**What you need to do:** Below are the records; how many of their lines contain "white"? Reply only with that figure.

**Raw data:**
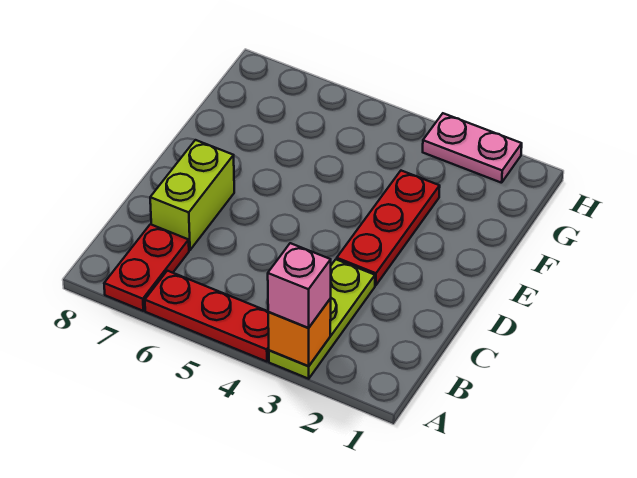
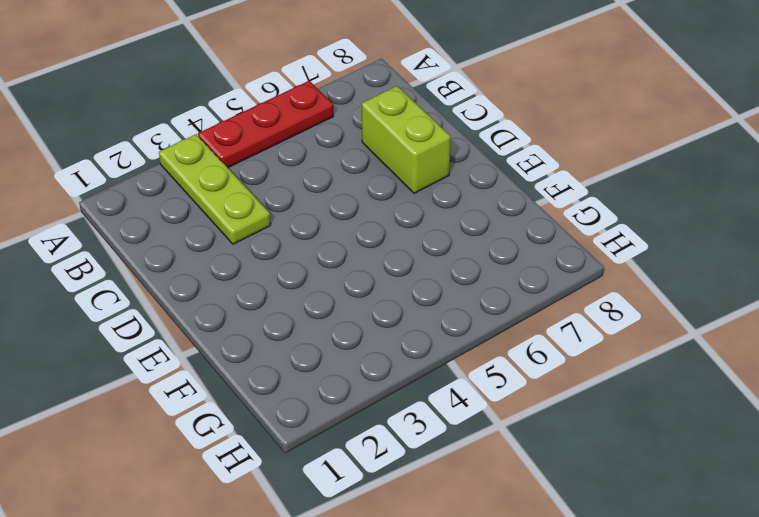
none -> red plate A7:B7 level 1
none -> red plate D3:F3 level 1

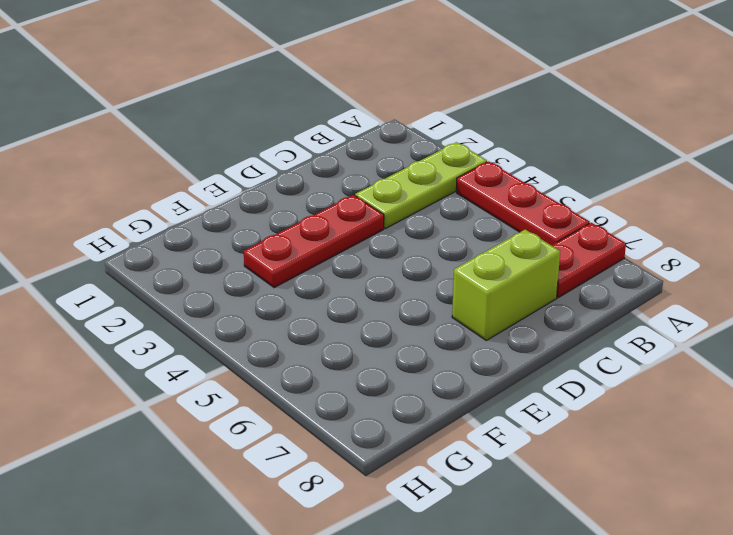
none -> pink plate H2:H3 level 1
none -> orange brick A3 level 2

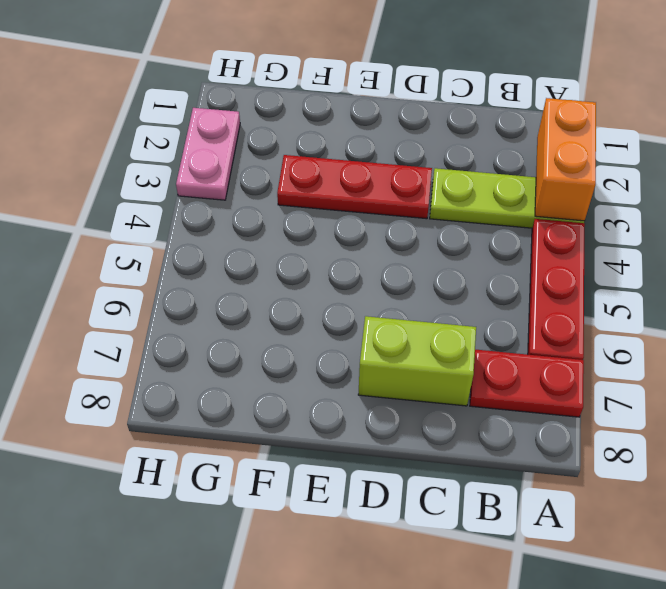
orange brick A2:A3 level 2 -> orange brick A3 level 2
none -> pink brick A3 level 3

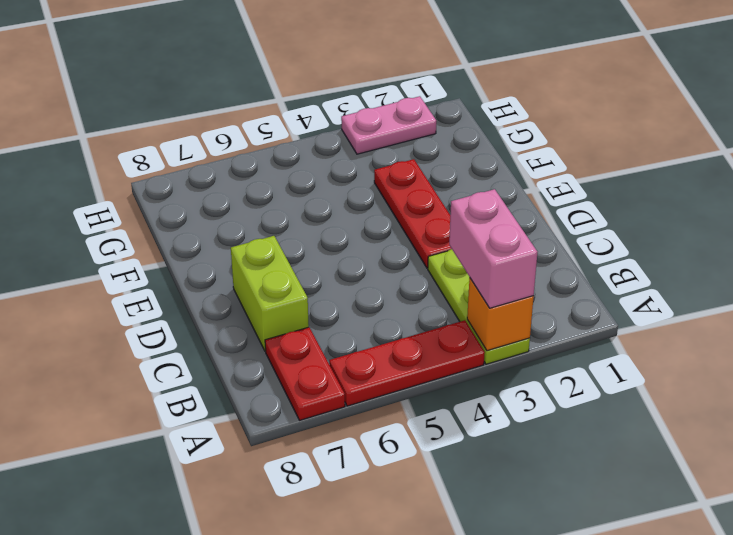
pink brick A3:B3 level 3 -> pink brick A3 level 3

...

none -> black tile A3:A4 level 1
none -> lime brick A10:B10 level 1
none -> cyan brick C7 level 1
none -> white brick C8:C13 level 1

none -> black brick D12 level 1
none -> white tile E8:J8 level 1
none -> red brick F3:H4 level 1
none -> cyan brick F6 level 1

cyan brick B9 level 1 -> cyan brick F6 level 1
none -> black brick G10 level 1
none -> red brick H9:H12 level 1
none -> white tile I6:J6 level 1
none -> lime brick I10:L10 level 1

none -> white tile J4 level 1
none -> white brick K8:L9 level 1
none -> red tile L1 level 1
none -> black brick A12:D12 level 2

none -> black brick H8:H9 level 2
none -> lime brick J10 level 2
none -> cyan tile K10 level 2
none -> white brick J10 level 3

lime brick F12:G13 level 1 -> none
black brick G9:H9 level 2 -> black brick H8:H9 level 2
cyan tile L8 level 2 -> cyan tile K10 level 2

...

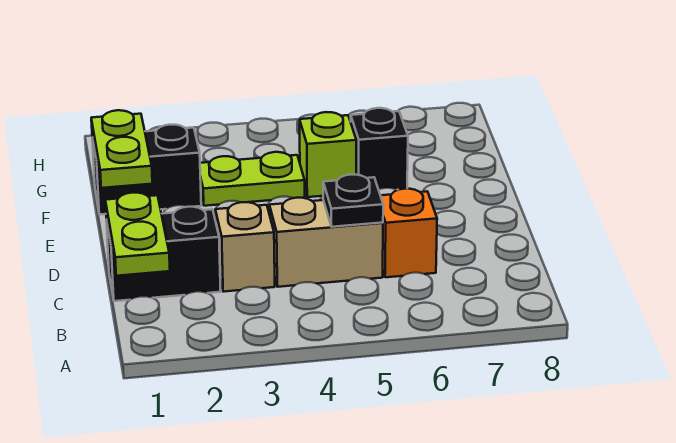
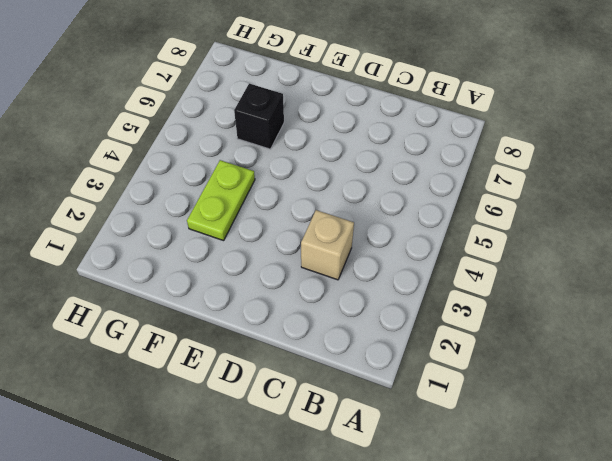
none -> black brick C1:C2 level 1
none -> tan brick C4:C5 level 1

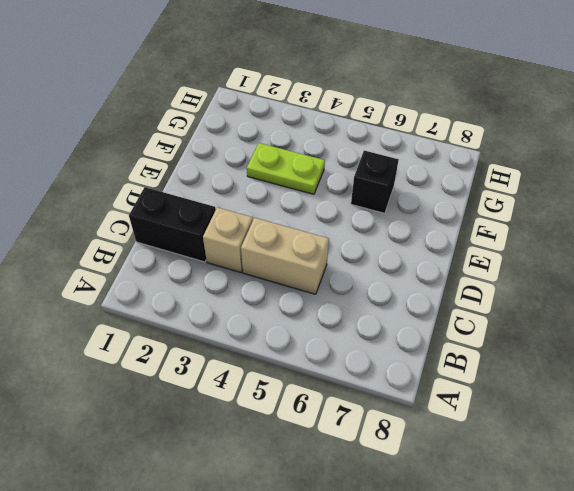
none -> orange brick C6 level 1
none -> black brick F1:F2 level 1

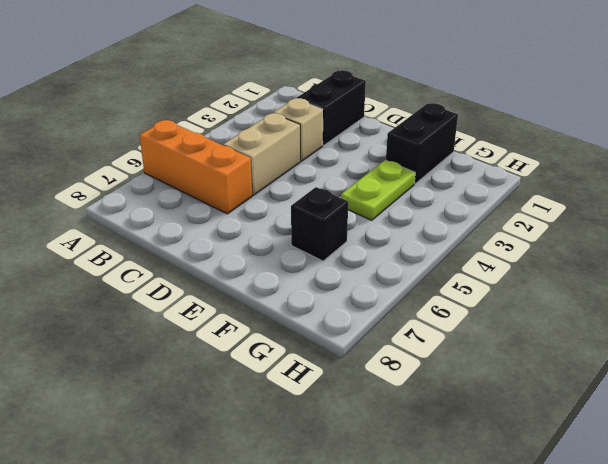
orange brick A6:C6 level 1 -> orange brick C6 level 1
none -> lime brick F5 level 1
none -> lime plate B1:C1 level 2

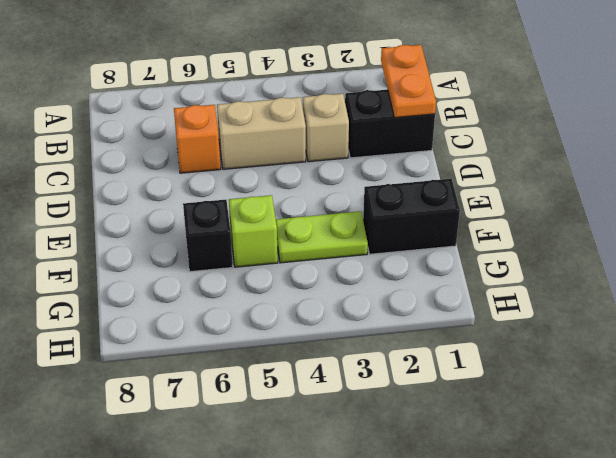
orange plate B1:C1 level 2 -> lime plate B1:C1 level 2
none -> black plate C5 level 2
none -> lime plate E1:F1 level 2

**Task solution:** 6